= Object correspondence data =
↓

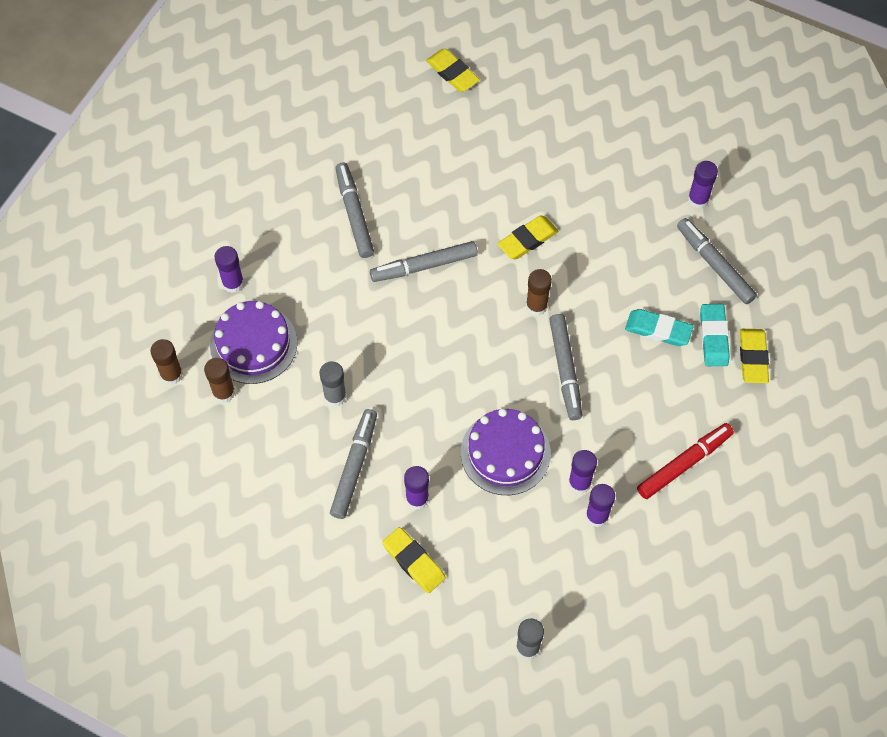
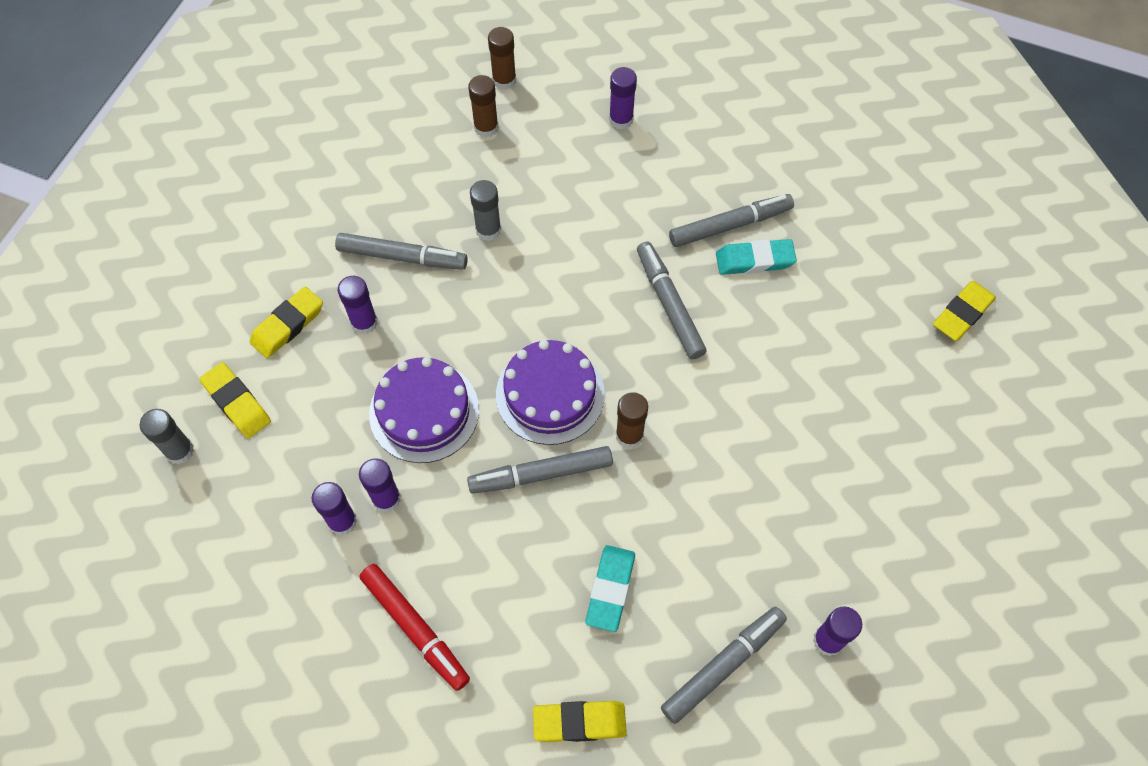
camera: 85 degrees right, 0 degrees up
purple cake [210,301,297,384] -> purple cake moved to [496,340,605,445]
yellow eraser [498,216,559,260] -> yellow eraser moved to [200,362,271,438]
turquoise eraser [700,304,730,366] -> turquoise eraser moved to [716,239,797,275]

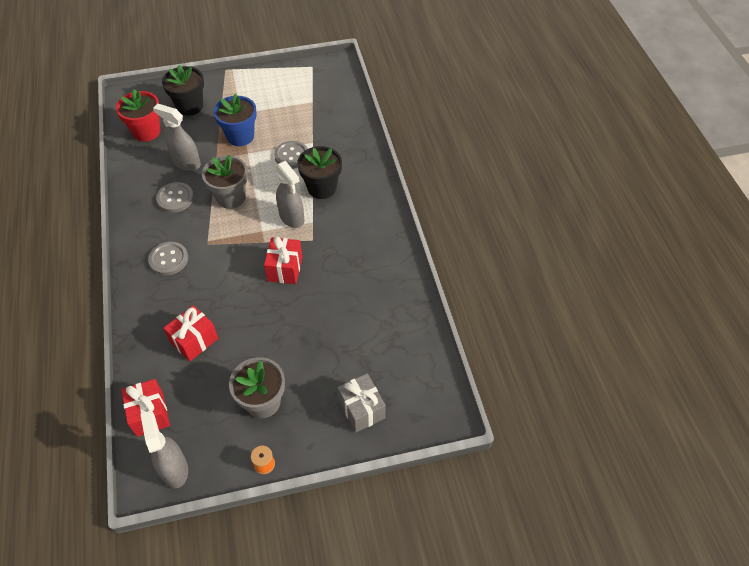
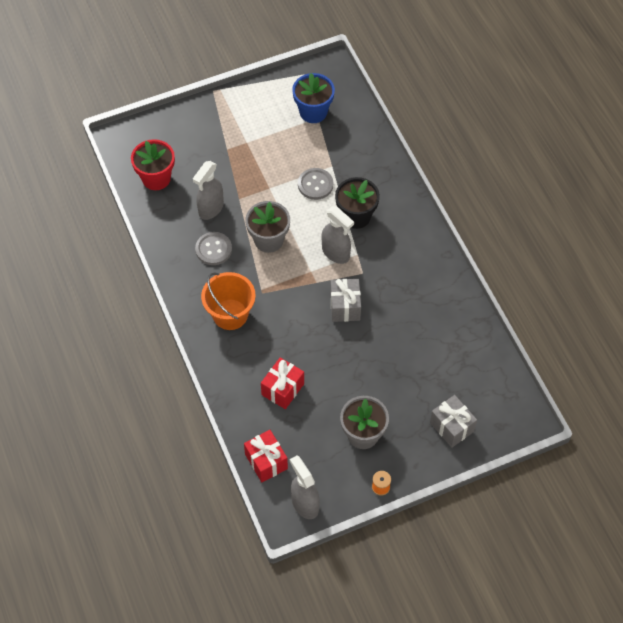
camera: 10 degrees left, 5 degrees up
grey button [148,242,188,275] -> orange bucket [201,272,256,330]
grey spray bottle [153,104,201,171] -> grey spray bottle turned 75 degrees counterclockwise [193,161,224,220]
black flower pot [162,65,204,116] -> none
blue flower pot [214,94,257,146] -> blue flower pot moved to [292,73,335,123]
red gift [264,236,302,284] -> grey gift [330,279,361,322]

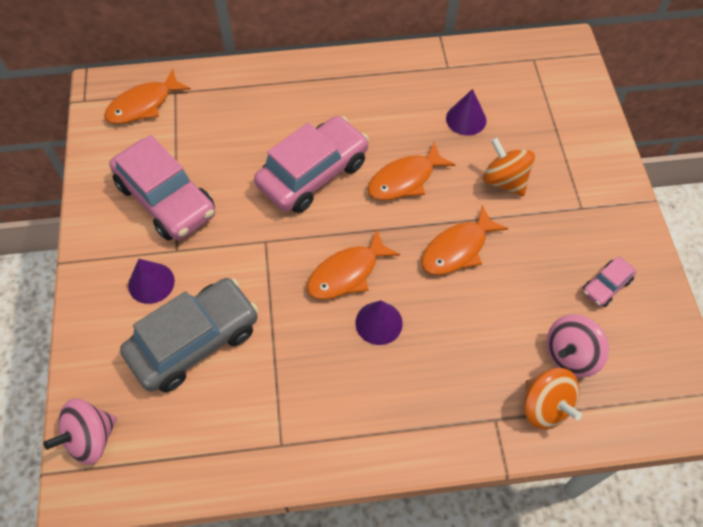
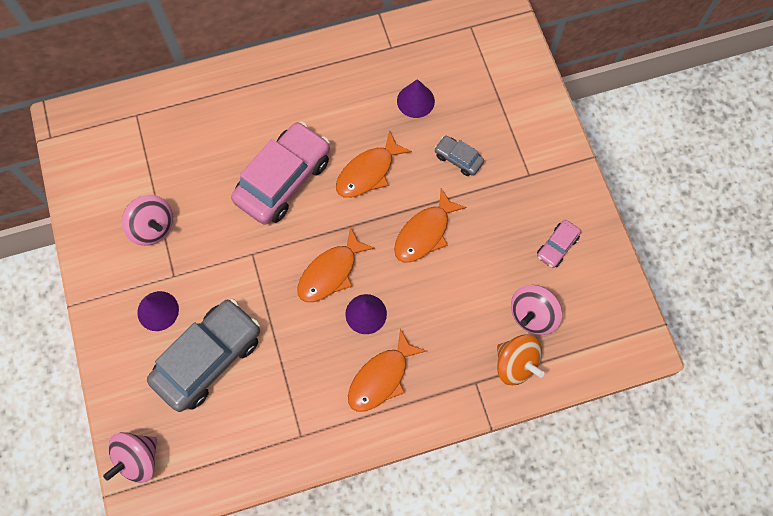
camera: 10 degrees left, 10 degrees up
orange fish [104,69,191,124] -> orange fish moved to [348,329,426,412]
pink car [109,135,215,240] -> pink spinning top [122,195,173,246]
orange spinning top [483,137,535,196] -> grey car [434,136,484,176]

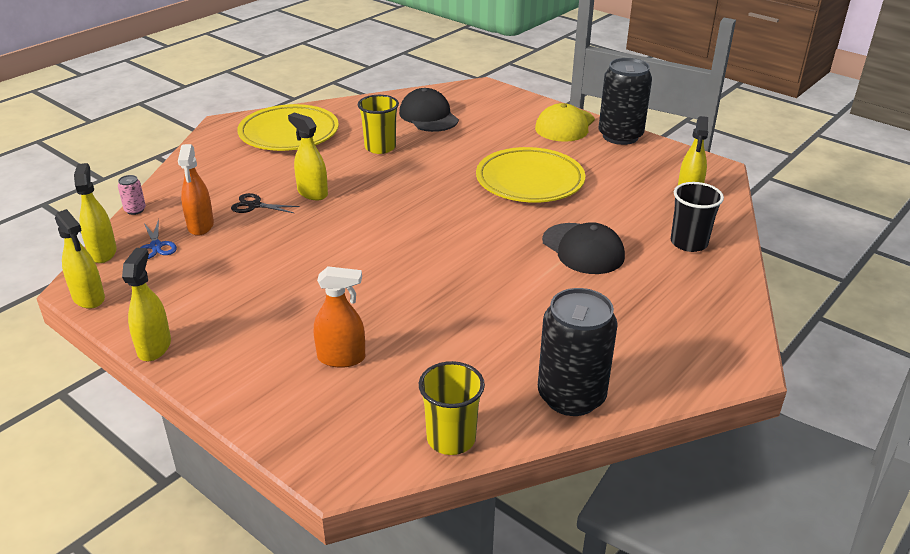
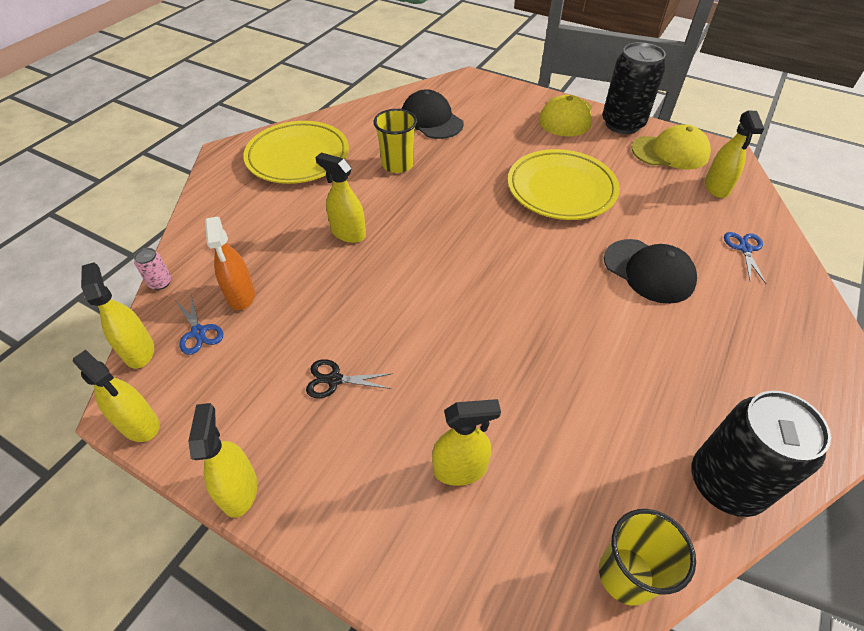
camera: 10 degrees left, 15 degrees up
black scissors [231,193,300,213] -> black scissors moved to [306,359,393,398]
orange spray bottle [314,266,365,368] -> yellow spray bottle [432,399,501,486]
black cup [671,182,724,252] -> blue scissors [724,232,766,284]
none -> yellow cap [632,124,711,170]

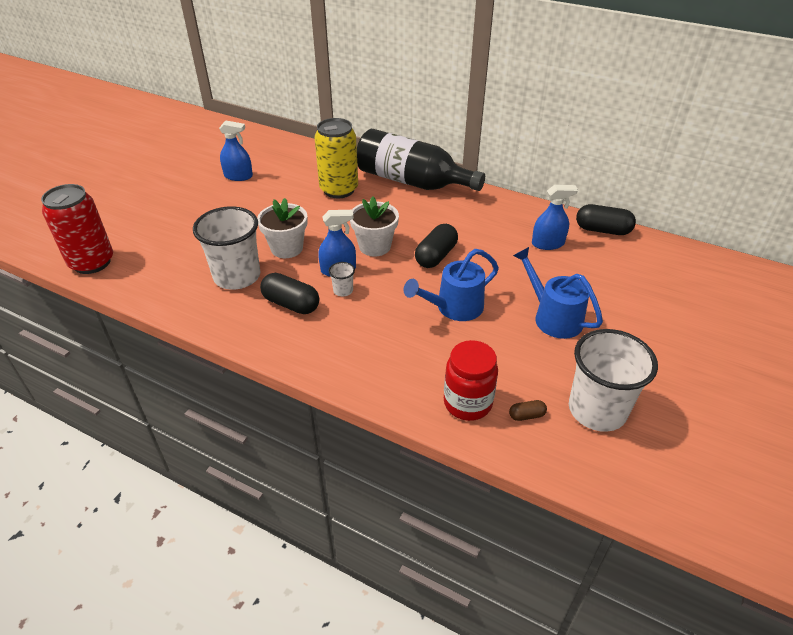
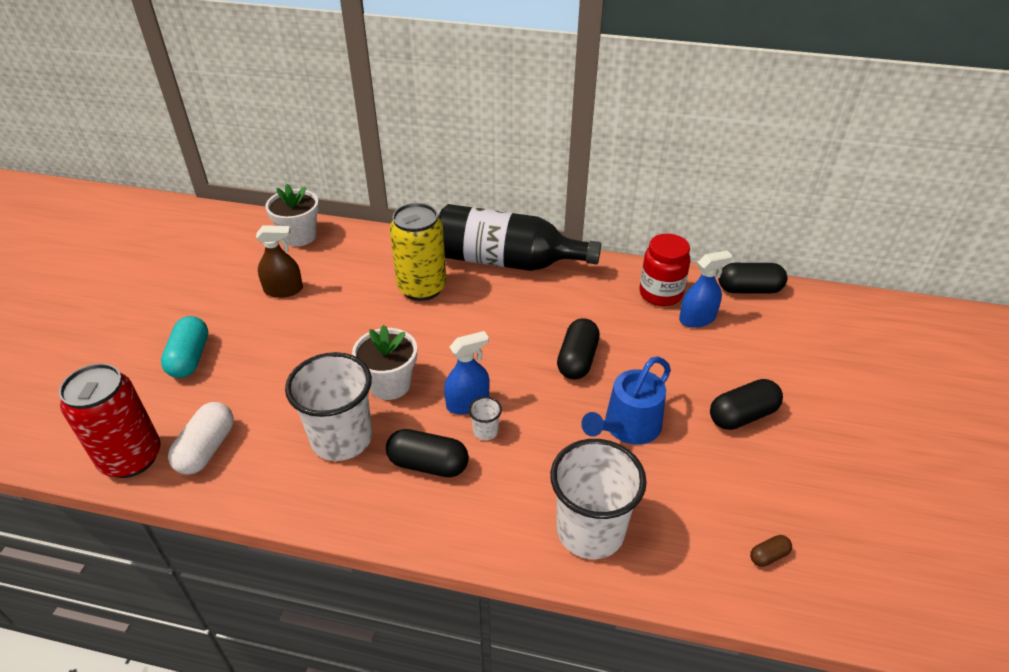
camera: 15 degrees left, 0 degrees up
blue spray bottle [219,120,253,181] -> brown spray bottle [256,225,303,298]
white flower pot [350,196,399,257] -> white flower pot moved to [265,184,319,247]
red jar [444,340,498,421] -> red jar moved to [639,234,690,306]
blue watering can [513,247,603,339] -> black capsule [710,379,783,430]
white cup [569,329,658,432] -> white cup moved to [550,439,647,559]
none -> turquoise capsule [161,316,208,378]
none -> white capsule [168,402,234,475]

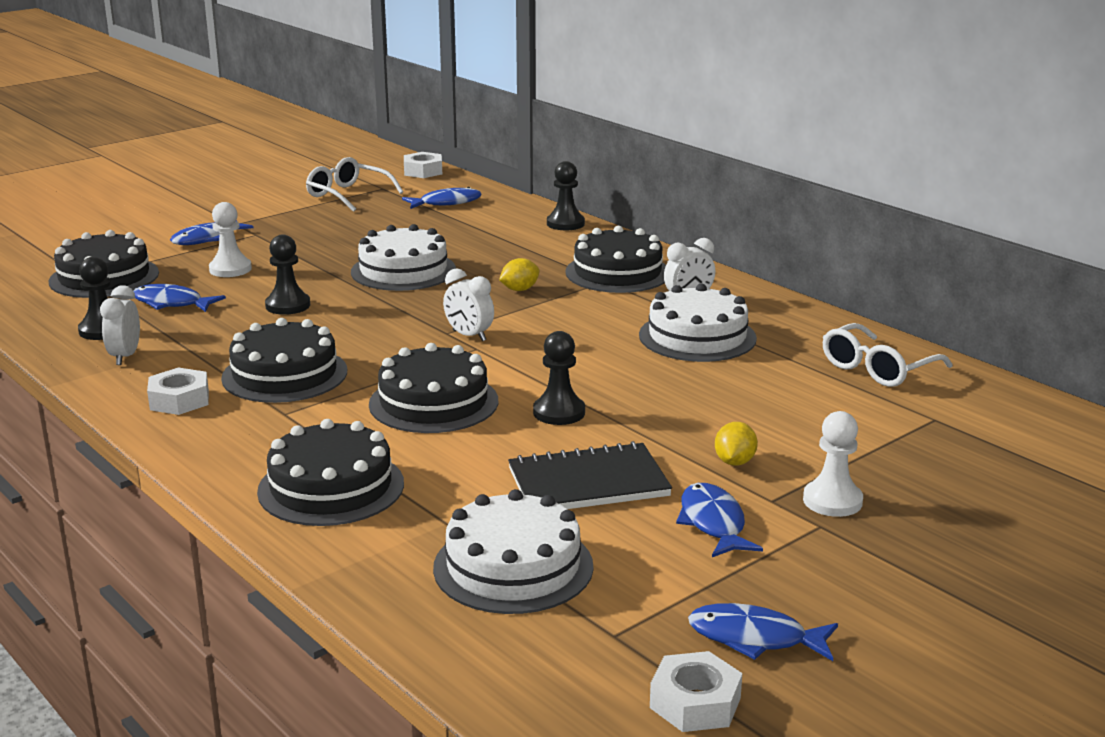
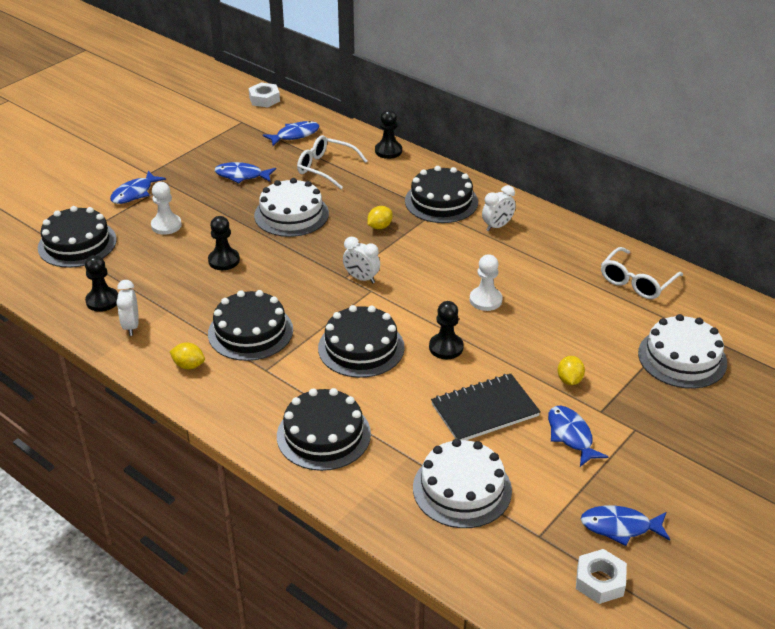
camera: 10 degrees left, 15 degrees up
blue fish [133,284,226,312] -> blue fish moved to [215,162,276,183]
white nut [147,367,209,415] -> yellow lemon [170,343,205,369]
white glasses [306,157,403,212] -> white glasses moved to [297,135,367,189]
white cake [639,284,757,362] -> white cake moved to [638,314,727,389]
white pawn [803,411,863,517] -> white pawn moved to [470,254,502,311]

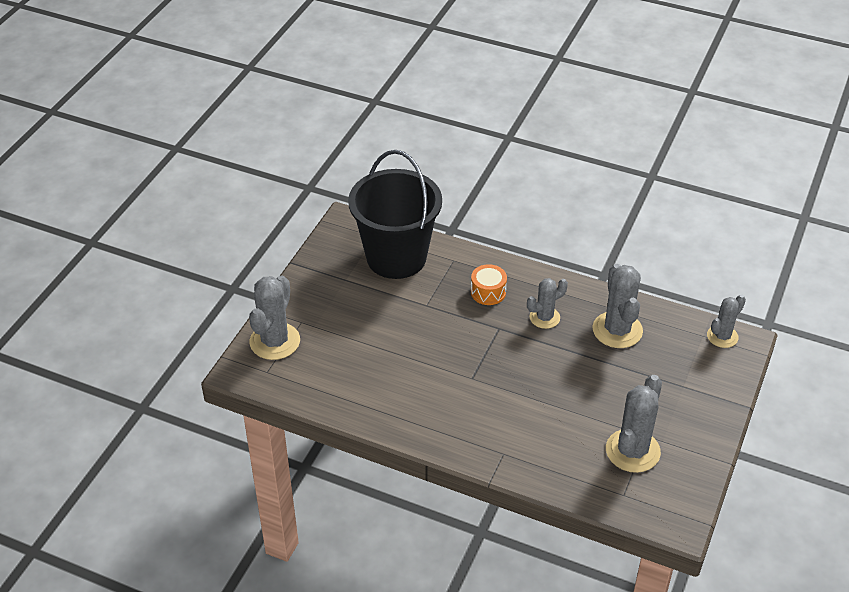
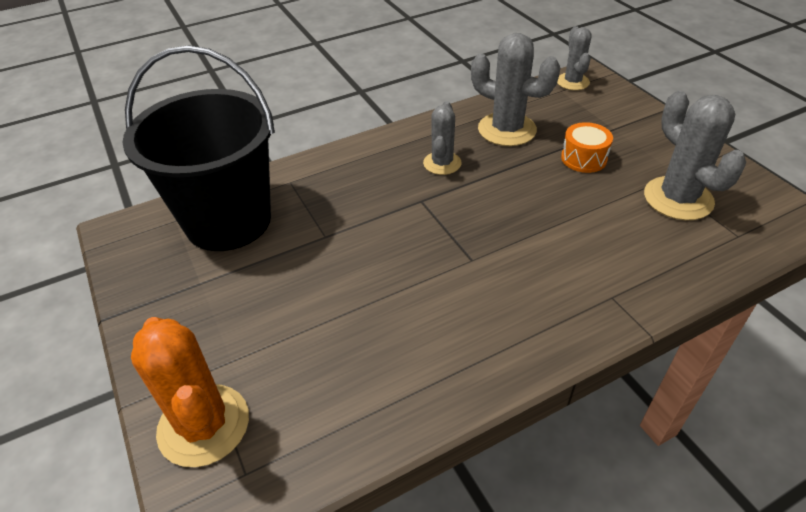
camera: 50 degrees left, 0 degrees up
grey cactus [249,275,300,360] -> orange cactus [131,317,249,467]
orange drum [471,264,507,305] -> orange drum moved to [561,122,613,173]

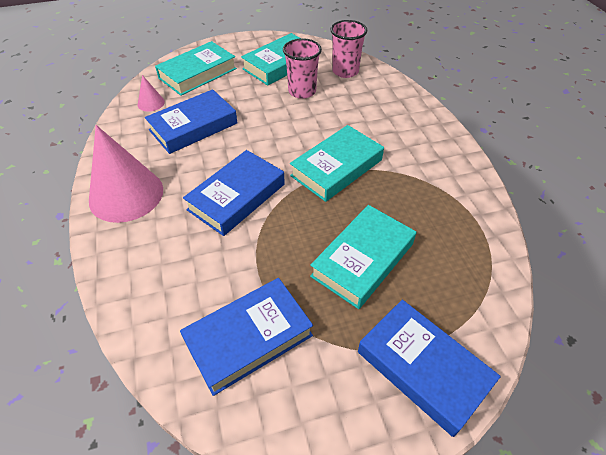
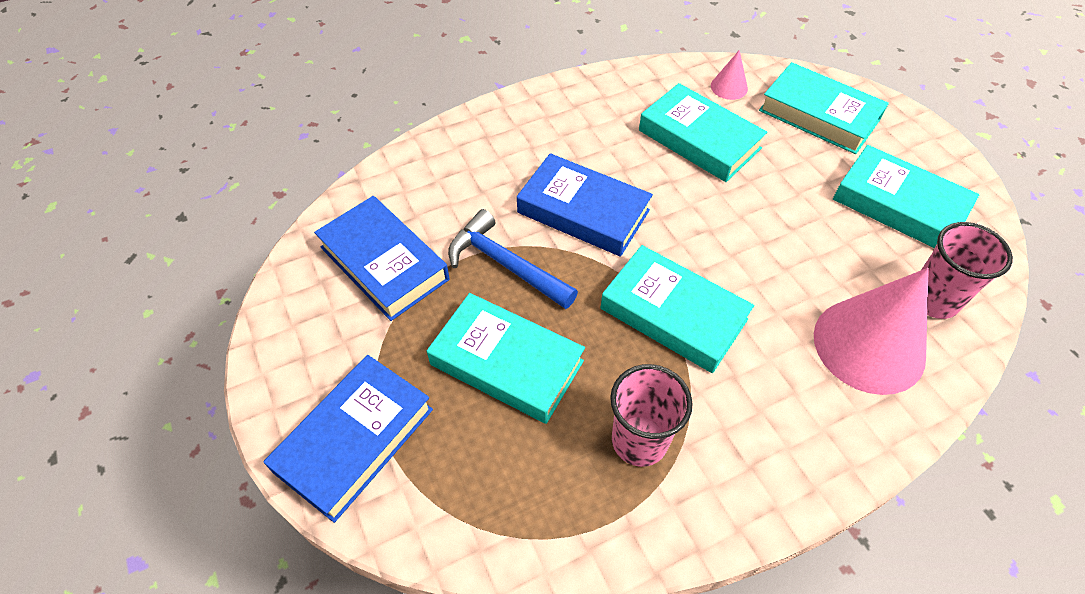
camera: 80 degrees right, 5 degrees up
pink cone [89,125,163,223] -> pink cone moved to [814,268,929,395]
blue book [145,89,237,154] -> turquoise book [639,83,767,182]
pink cup [283,38,322,99] -> pink cup moved to [610,364,693,467]
none -> blue hammer [448,209,578,309]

↑

= Exercise goal =
Each line of the data that has the string "left" should be returned.

= Result of this task =
camera: 10 degrees left, 5 degrees up
camera: 10 degrees left, 10 degrees up
camera: 10 degrees left, 15 degrees up
camera: 15 degrees left, 0 degrees up
camera: 10 degrees left, 15 degrees up
camera: 50 degrees left, 0 degrees up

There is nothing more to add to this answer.